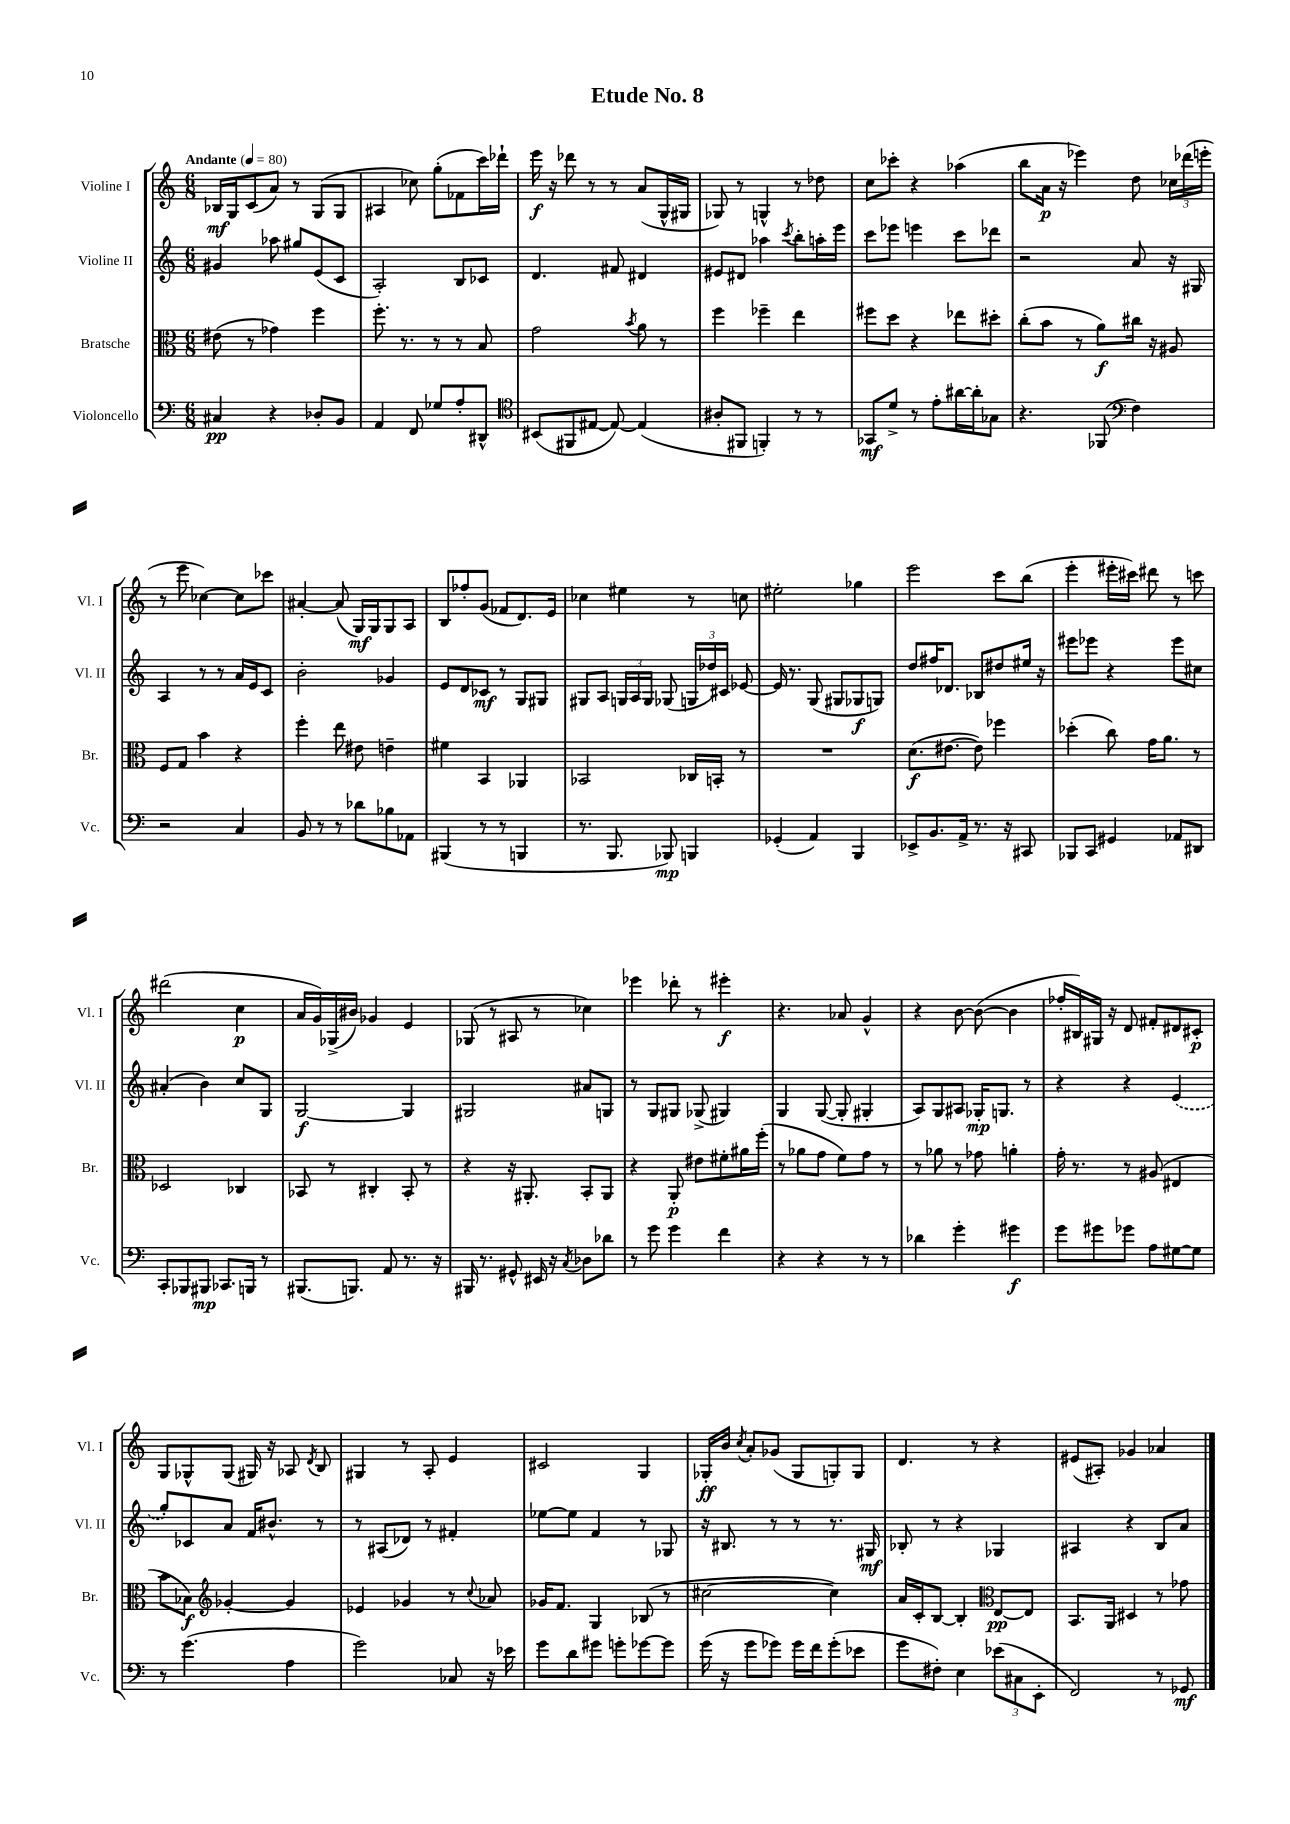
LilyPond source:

\header { title = "Etude No. 8" }
<<
\new StaffGroup <<
\new Staff = "s0" \with { instrumentName = "Violine I" shortInstrumentName = "Vl. I" } {
    \clef treble \key c \major \numericTimeSignature \time 6/8 \tempo "Andante" 4 = 80
    \autoBeamOff bes16[\mf g16 c'8( a'8]) r8 g8[( g8] |
    ais4 ces''8) g''8[-.( fes'8 c'''16) des'''16]-! |
    e'''16\f r16 des'''8 r8 r8 a'8[( g16-^ gis16] |
    ges8) r8 g4-^ r8 des''8 |
    c''8[ ces'''8]-. r4 aes''4( |
    b''8[ a'16]\p r16 ees'''4) d''8 \tuplet 3/2 { ces''16[ des'''16( e'''16]-. } |
    r8 e'''8 ces''4~) ces''8[ ces'''8] |
    ais'4~-. ais'8( g16[\mf) g16 g8 a8] |
    b8[ fes''8-. g'8]( fes'8[ d'8.) e'16] |
    ces''4 eis''4 r8 c''8 |
    eis''2-. ges''4 |
    e'''2 c'''8[ b''8]( |
    e'''4-. eis'''16[-. cis'''16]) dis'''8 r8 c'''8 |
    dis'''2( c''4\p |
    a'16[ g'16) ges16->( bis'16]) ges'4 e'4 |
    ges8( r8 ais8 r8 ces''4) |
    ees'''4 des'''8-. r8 eis'''4-.\f |
    r4. aes'8 g'4-^ |
    r4 b'8~ b'8~( b'4 |
    fes''16[-. bis16) gis16] r16 d'8 fis'8[-. dis'8 cis'8]-.\p |
    g8[ ges8-^ ges8]( gis16) r16 aes8 \acciaccatura { d'8 } b8 |
    gis4 r8 a8-. e'4 |
    cis'2 g4 |
    ges16[-.\ff b'16] \acciaccatura { c''8 } a'8[-. ges'8]( ges8[ g8-.) g8] |
    d'4. r8 r4 |
    eis'8[( ais8]-.) ges'4 aes'4 \bar "|." |
}
\new Staff = "s1" \with { instrumentName = "Violine II" shortInstrumentName = "Vl. II" } {
    \clef treble \key c \major \numericTimeSignature \time 6/8
    \autoBeamOff gis'4 aes''8 gis''8[ e'8( c'8] |
    a2-.) b8[ ces'8] |
    d'4. fis'8 dis'4 |
    eis'8[ dis'8] aes''4 \acciaccatura { c'''8 } b''8[-. a''16-. e'''16] |
    c'''8[ ees'''8] e'''4 c'''8[ des'''8] |
    r2 a'8 r16 gis16 |
    a4 r8 r8 a'16[ e'16 c'8] |
    b'2-. ges'4 |
    e'8[ d'8 ces'8]\mf r8 g8[ gis8] |
    gis8[ a8] \tuplet 3/2 { g16[ a16 g16] } ges8( \tuplet 3/2 { g16[ des''16) cis'16] } ees'8~ |
    ees'16 r8. g8( gis8[ ges8\f g8]) |
    d''8[ fis''16 des'8.] bes8[ dis''8 eis''16] r16 |
    eis'''8[ ees'''8] r4 ees'''8[ cis''8] |
    ais'4-.( b'4) c''8[ g8] |
    g2~\f g4 |
    gis2 ais'8[ g8] |
    r8 g8[ gis8] ges8->( gis4) |
    g4 g8~( g8-. gis4-. |
    a8[) g8 ais8] ges16[-.\mp g8.] r8 |
    r4 r4 \once \slurDashed e'4( |
    g''8[-.) ces'8 a'8] f'16[ bis'8.]-^ r8 |
    r8 ais8[( des'8]) r8 fis'4-. |
    ees''8[~ ees''8] f'4 r8 ges8 |
    r16 bis8. r8 r8 r8. gis16\mf |
    bes8-. r8 r4 ges4 |
    ais4 r4 b8[ a'8] \bar "|." |
}
\new Staff = "s2" \with { instrumentName = "Bratsche" shortInstrumentName = "Br." } {
    \clef alto \key c \major \numericTimeSignature \time 6/8
    \autoBeamOff eis'8( r8 ges'4) f''4 |
    f''8.-. r8. r8 r8 b8 |
    g'2 \acciaccatura { b'8 } a'8 r8 |
    f''4 fes''4-- e''4 |
    fis''8[ d''8] r4 ees''8[ dis''8]-. |
    c''8[-.( b'8] r8 a'8[\f) cis''16] r16 ais8 |
    f8[ g8] b'4 r4 |
    f''4-. e''8 eis'8 e'4-- |
    fis'4 b,4 aes,4 |
    bes,2 ces16[ b,16]-. r8 |
    R2. |
    d'8.[\f( eis'8.]~ eis'8) fes''4 |
    des''4-.( c''8) g'16[ a'8.] r8 |
    des2 ces4 |
    bes,8 r8 cis4-. bes,8-. r8 |
    r4 r16 ais,8.-. b,8[-. ais,8] |
    r4 a,8-.\p eis'8[ fis'8-. ais'16 f''16]-.( |
    r8 aes'8[ g'8] f'8[) g'8] r8 |
    r8 aes'8 r8 ges'8 a'4-. |
    g'16-. r8. r8 ais8( eis4 |
    b'8[ bes8]\f) \clef treble ges'4~-. ges'4 |
    ees'4 ges'4 r8 \appoggiatura { c''8 } aes'8 |
    ges'16[ f'8.] g4 bes8( r8 |
    cis''2~ cis''4) |
    a'16[ c'16-. b8]~ b4-. \clef alto e8[~\pp e8] |
    b,8.[ a,16] dis4 r8 ges'8 \bar "|." |
}
\new Staff = "s3" \with { instrumentName = "Violoncello" shortInstrumentName = "Vc." } {
    \clef bass \key c \major \numericTimeSignature \time 6/8
    \autoBeamOff cis4\pp r4 des8[-. b,8] |
    a,4 f,8 ges8[ a8-. dis,8]-^ |
    \clef tenor bis,8[( fis,8 eis8]~ eis8~) eis4( |
    ais8[-. fis,8] f,4-.) r8 r8 |
    ges,8[\mf d'8]-> r8 e'8[-. ais'16~ ais'16-. ges8] |
    r4. fes,8( \clef bass f4) |
    r2 c4 |
    b,8 r8 r8 des'8[ bes8 aes,8] |
    bis,,4( r8 r8 b,,4 |
    r8. b,,8. bes,,8\mp) b,,4 |
    ges,4-.( a,4) b,,4 |
    ees,8[-> b,8. a,16]-> r8. r16 cis,8 |
    bes,,8[ c,8] gis,4 aes,8[ dis,8] |
    c,8[-. bes,,8 bis,,8]\mp ces,8.[ b,,16] r8 |
    bis,,8.[( b,,8.]) a,8 r8. r16 |
    bis,,16 r8. gis,8-^ eis,16 r16 \acciaccatura { c8 } des8[ des'8] |
    r8 g'8 g'4 f'4 |
    r4 r4 r8 r8 |
    des'4 g'4-. gis'4\f |
    g'8[ gis'8 ges'8] a8[ gis8~ gis8] |
    r8 g'4.( a4 |
    g'2) ces8 r16 ees'16 |
    g'8[ d'8 gis'8] g'8[-. ges'8~ ges'8] |
    g'16( r16 g'8[ ges'8]) ges'16[ f'16 ges'8-.( ees'8] |
    g'8[ fis8]-.) e4 \tuplet 3/2 { ees'8[( cis8 e,8]-. } |
    f,2) r8 ges,8\mf \bar "|." |
}
>>
>>
\layout { \context { \Score \remove "Bar_number_engraver" } }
##########
[과제 지시]:
위 기록에서 "instrumentName"라는 문자열이 들어 있는 줄이 몇 줄인지 세어 그 수만 쓰세요. 대소문자를 구분합니다.

[답안]:
4